__EXERCISE REQUIREMENTS__: Find the line with "brown clock: 5 -> 10" and the line with "red plane: 2 -> 1" in the entries below; output exactly those two lines, every line between them, and no others.
-- GIVEN INFORMATION follows --
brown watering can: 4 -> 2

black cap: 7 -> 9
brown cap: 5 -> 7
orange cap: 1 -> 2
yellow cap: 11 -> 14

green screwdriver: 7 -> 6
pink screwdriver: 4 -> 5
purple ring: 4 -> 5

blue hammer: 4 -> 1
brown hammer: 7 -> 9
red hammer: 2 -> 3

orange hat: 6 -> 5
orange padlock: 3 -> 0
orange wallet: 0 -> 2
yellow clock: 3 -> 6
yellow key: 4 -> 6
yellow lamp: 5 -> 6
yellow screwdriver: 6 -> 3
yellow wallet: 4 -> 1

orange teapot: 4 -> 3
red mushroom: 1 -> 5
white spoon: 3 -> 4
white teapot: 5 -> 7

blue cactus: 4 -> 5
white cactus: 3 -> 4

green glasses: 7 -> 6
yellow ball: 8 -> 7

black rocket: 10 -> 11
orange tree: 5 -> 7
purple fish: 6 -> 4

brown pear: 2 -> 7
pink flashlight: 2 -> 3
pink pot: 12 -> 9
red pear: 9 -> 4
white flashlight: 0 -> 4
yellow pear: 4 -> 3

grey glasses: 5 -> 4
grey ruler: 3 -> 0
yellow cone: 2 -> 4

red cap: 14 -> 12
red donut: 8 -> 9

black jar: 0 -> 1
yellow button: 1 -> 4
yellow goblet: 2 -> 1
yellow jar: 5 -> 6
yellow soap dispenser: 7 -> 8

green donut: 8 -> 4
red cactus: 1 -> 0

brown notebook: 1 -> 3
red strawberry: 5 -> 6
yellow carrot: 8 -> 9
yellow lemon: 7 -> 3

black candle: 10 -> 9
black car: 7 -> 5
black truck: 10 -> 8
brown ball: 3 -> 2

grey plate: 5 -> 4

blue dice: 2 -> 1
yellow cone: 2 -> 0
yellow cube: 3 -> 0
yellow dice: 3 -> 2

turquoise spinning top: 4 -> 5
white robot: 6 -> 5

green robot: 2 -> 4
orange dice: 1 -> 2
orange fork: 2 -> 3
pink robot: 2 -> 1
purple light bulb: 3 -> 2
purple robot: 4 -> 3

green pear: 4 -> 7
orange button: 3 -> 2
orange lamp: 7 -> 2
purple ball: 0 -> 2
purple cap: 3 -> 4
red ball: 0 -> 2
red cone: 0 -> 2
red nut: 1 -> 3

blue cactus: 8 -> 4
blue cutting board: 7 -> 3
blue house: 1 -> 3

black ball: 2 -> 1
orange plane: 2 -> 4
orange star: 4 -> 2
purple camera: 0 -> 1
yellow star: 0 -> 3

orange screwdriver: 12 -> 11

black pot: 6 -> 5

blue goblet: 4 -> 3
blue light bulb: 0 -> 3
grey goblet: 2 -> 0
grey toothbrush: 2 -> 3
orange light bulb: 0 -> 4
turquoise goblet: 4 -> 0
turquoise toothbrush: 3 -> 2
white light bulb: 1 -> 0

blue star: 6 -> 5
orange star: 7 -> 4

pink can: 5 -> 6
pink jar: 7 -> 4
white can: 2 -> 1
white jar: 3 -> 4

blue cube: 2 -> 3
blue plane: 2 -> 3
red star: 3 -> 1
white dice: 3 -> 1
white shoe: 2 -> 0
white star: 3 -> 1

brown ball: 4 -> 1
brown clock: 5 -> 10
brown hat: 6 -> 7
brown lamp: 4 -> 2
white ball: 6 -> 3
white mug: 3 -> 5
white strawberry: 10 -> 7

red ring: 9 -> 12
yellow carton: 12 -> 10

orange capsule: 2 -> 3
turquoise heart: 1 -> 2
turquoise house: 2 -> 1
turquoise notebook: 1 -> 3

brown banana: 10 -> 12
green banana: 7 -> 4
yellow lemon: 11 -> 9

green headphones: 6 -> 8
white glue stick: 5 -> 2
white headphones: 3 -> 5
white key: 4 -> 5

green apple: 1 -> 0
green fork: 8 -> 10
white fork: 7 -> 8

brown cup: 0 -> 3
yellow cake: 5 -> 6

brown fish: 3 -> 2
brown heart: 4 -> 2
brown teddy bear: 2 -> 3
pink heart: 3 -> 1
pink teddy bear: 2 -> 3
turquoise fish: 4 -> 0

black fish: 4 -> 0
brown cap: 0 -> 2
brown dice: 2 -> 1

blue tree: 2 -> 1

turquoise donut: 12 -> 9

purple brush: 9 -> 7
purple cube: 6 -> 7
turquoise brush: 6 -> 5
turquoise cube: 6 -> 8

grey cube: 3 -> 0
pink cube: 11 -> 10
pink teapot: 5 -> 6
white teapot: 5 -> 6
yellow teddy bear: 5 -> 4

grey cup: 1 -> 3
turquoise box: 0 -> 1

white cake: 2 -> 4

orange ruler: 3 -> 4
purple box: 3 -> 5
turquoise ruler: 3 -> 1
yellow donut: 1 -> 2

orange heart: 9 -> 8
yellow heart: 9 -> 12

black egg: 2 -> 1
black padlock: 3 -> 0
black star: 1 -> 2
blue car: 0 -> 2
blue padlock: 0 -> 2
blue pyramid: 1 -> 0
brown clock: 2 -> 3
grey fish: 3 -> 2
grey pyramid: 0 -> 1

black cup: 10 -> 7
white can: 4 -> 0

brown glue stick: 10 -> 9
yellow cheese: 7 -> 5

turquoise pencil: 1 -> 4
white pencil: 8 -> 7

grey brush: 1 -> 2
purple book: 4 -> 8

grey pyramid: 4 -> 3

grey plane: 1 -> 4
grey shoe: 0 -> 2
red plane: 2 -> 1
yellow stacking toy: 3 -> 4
-- GIVEN INFORMATION concluded --
__THE COMPLETED TASK__:
brown clock: 5 -> 10
brown hat: 6 -> 7
brown lamp: 4 -> 2
white ball: 6 -> 3
white mug: 3 -> 5
white strawberry: 10 -> 7

red ring: 9 -> 12
yellow carton: 12 -> 10

orange capsule: 2 -> 3
turquoise heart: 1 -> 2
turquoise house: 2 -> 1
turquoise notebook: 1 -> 3

brown banana: 10 -> 12
green banana: 7 -> 4
yellow lemon: 11 -> 9

green headphones: 6 -> 8
white glue stick: 5 -> 2
white headphones: 3 -> 5
white key: 4 -> 5

green apple: 1 -> 0
green fork: 8 -> 10
white fork: 7 -> 8

brown cup: 0 -> 3
yellow cake: 5 -> 6

brown fish: 3 -> 2
brown heart: 4 -> 2
brown teddy bear: 2 -> 3
pink heart: 3 -> 1
pink teddy bear: 2 -> 3
turquoise fish: 4 -> 0

black fish: 4 -> 0
brown cap: 0 -> 2
brown dice: 2 -> 1

blue tree: 2 -> 1

turquoise donut: 12 -> 9

purple brush: 9 -> 7
purple cube: 6 -> 7
turquoise brush: 6 -> 5
turquoise cube: 6 -> 8

grey cube: 3 -> 0
pink cube: 11 -> 10
pink teapot: 5 -> 6
white teapot: 5 -> 6
yellow teddy bear: 5 -> 4

grey cup: 1 -> 3
turquoise box: 0 -> 1

white cake: 2 -> 4

orange ruler: 3 -> 4
purple box: 3 -> 5
turquoise ruler: 3 -> 1
yellow donut: 1 -> 2

orange heart: 9 -> 8
yellow heart: 9 -> 12

black egg: 2 -> 1
black padlock: 3 -> 0
black star: 1 -> 2
blue car: 0 -> 2
blue padlock: 0 -> 2
blue pyramid: 1 -> 0
brown clock: 2 -> 3
grey fish: 3 -> 2
grey pyramid: 0 -> 1

black cup: 10 -> 7
white can: 4 -> 0

brown glue stick: 10 -> 9
yellow cheese: 7 -> 5

turquoise pencil: 1 -> 4
white pencil: 8 -> 7

grey brush: 1 -> 2
purple book: 4 -> 8

grey pyramid: 4 -> 3

grey plane: 1 -> 4
grey shoe: 0 -> 2
red plane: 2 -> 1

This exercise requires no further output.